Entries taken from a collection:
=======
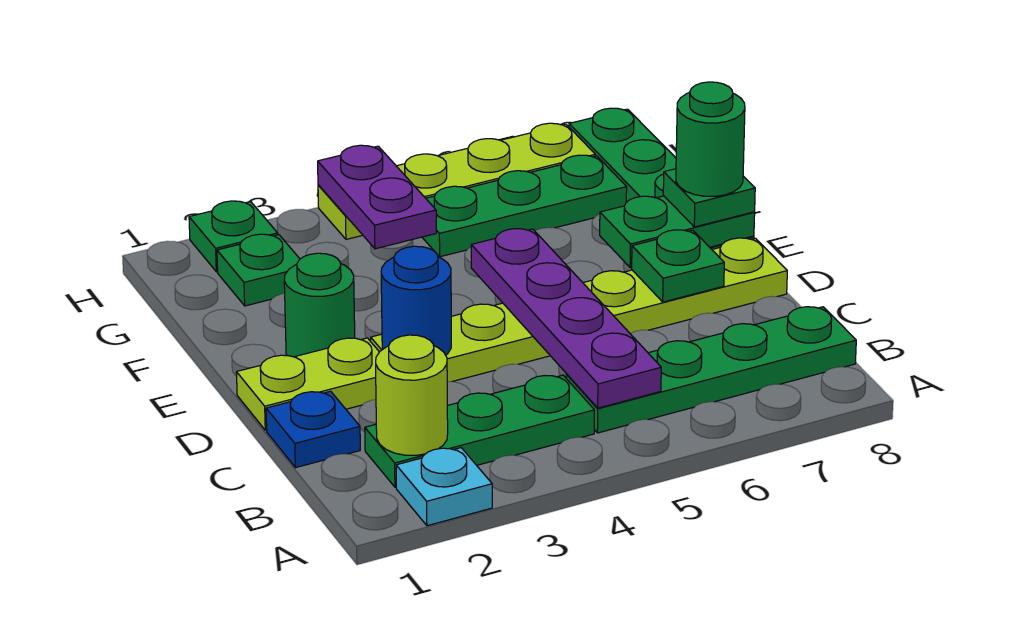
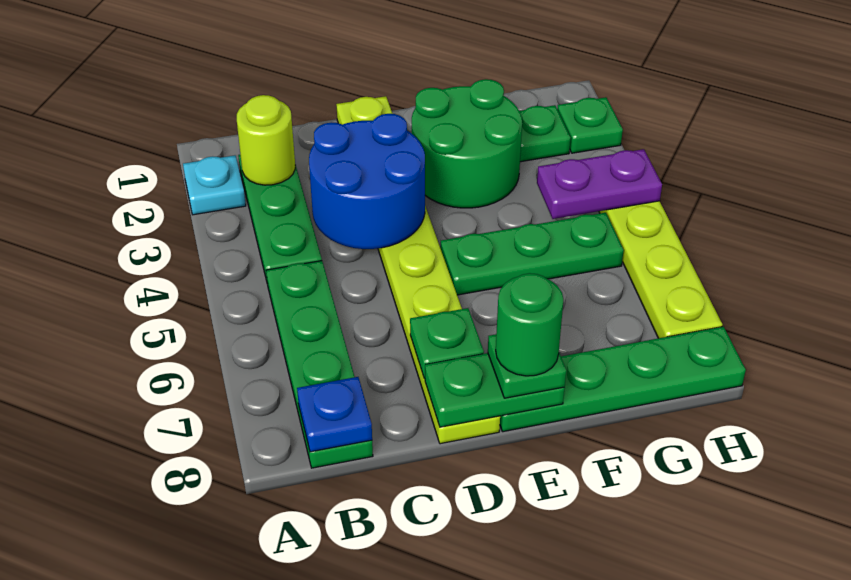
purple 1x4 plate [471,229,661,408] -> none
blue 1x1 plate [266,391,360,468] -> blue 1x1 plate moved to [297,377,372,452]
blue 1x1 round brick [381,246,451,355] -> blue 2x2 round brick [309,114,425,249]
green 1x1 round brick [284,253,355,357] -> green 2x2 round brick [412,79,522,208]
green 1x2 plate [600,196,755,268] -> green 1x2 plate turned to [425,353,565,427]
green 1x3 plate [422,155,627,257] -> green 1x3 plate turned to [440,213,624,295]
=======
Your goal => Please reproduce the records above exactly and leave any picture behind.

The answer =>
purple 1x4 plate [471,229,661,408] -> none
blue 1x1 plate [266,391,360,468] -> blue 1x1 plate moved to [297,377,372,452]
blue 1x1 round brick [381,246,451,355] -> blue 2x2 round brick [309,114,425,249]
green 1x1 round brick [284,253,355,357] -> green 2x2 round brick [412,79,522,208]
green 1x2 plate [600,196,755,268] -> green 1x2 plate turned to [425,353,565,427]
green 1x3 plate [422,155,627,257] -> green 1x3 plate turned to [440,213,624,295]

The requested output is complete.